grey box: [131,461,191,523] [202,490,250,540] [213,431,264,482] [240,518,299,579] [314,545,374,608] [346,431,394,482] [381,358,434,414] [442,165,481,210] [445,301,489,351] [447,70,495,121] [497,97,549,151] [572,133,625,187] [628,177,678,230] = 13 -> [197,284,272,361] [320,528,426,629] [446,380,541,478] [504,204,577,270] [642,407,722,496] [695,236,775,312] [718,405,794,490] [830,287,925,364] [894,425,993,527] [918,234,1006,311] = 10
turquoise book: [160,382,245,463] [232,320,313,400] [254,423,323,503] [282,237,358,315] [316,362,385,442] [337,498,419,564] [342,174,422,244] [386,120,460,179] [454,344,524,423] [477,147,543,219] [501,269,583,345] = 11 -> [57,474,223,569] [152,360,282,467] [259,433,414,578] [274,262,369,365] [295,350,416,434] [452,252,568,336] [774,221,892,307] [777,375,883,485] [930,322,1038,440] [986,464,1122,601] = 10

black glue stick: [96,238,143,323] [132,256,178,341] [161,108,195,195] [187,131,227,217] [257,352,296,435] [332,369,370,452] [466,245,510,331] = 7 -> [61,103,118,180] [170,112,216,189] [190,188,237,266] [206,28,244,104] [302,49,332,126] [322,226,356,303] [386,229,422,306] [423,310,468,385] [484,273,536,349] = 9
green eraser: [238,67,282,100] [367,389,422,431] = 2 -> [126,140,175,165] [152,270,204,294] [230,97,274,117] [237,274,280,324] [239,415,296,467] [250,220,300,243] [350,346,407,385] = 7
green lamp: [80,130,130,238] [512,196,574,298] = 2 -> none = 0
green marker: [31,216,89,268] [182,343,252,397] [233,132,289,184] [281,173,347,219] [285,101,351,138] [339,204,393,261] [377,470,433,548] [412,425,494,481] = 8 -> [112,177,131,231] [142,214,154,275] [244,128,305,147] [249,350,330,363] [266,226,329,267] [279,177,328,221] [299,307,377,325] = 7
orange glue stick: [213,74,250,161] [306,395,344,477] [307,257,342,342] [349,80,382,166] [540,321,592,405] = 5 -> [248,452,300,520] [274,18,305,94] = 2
──────
Problem to work on:
Would you set down every record again, exactly as it appears above?

Answer section:
grey box: [131,461,191,523] [202,490,250,540] [213,431,264,482] [240,518,299,579] [314,545,374,608] [346,431,394,482] [381,358,434,414] [442,165,481,210] [445,301,489,351] [447,70,495,121] [497,97,549,151] [572,133,625,187] [628,177,678,230] = 13 -> [197,284,272,361] [320,528,426,629] [446,380,541,478] [504,204,577,270] [642,407,722,496] [695,236,775,312] [718,405,794,490] [830,287,925,364] [894,425,993,527] [918,234,1006,311] = 10
turquoise book: [160,382,245,463] [232,320,313,400] [254,423,323,503] [282,237,358,315] [316,362,385,442] [337,498,419,564] [342,174,422,244] [386,120,460,179] [454,344,524,423] [477,147,543,219] [501,269,583,345] = 11 -> [57,474,223,569] [152,360,282,467] [259,433,414,578] [274,262,369,365] [295,350,416,434] [452,252,568,336] [774,221,892,307] [777,375,883,485] [930,322,1038,440] [986,464,1122,601] = 10

black glue stick: [96,238,143,323] [132,256,178,341] [161,108,195,195] [187,131,227,217] [257,352,296,435] [332,369,370,452] [466,245,510,331] = 7 -> [61,103,118,180] [170,112,216,189] [190,188,237,266] [206,28,244,104] [302,49,332,126] [322,226,356,303] [386,229,422,306] [423,310,468,385] [484,273,536,349] = 9
green eraser: [238,67,282,100] [367,389,422,431] = 2 -> [126,140,175,165] [152,270,204,294] [230,97,274,117] [237,274,280,324] [239,415,296,467] [250,220,300,243] [350,346,407,385] = 7
green lamp: [80,130,130,238] [512,196,574,298] = 2 -> none = 0
green marker: [31,216,89,268] [182,343,252,397] [233,132,289,184] [281,173,347,219] [285,101,351,138] [339,204,393,261] [377,470,433,548] [412,425,494,481] = 8 -> [112,177,131,231] [142,214,154,275] [244,128,305,147] [249,350,330,363] [266,226,329,267] [279,177,328,221] [299,307,377,325] = 7
orange glue stick: [213,74,250,161] [306,395,344,477] [307,257,342,342] [349,80,382,166] [540,321,592,405] = 5 -> [248,452,300,520] [274,18,305,94] = 2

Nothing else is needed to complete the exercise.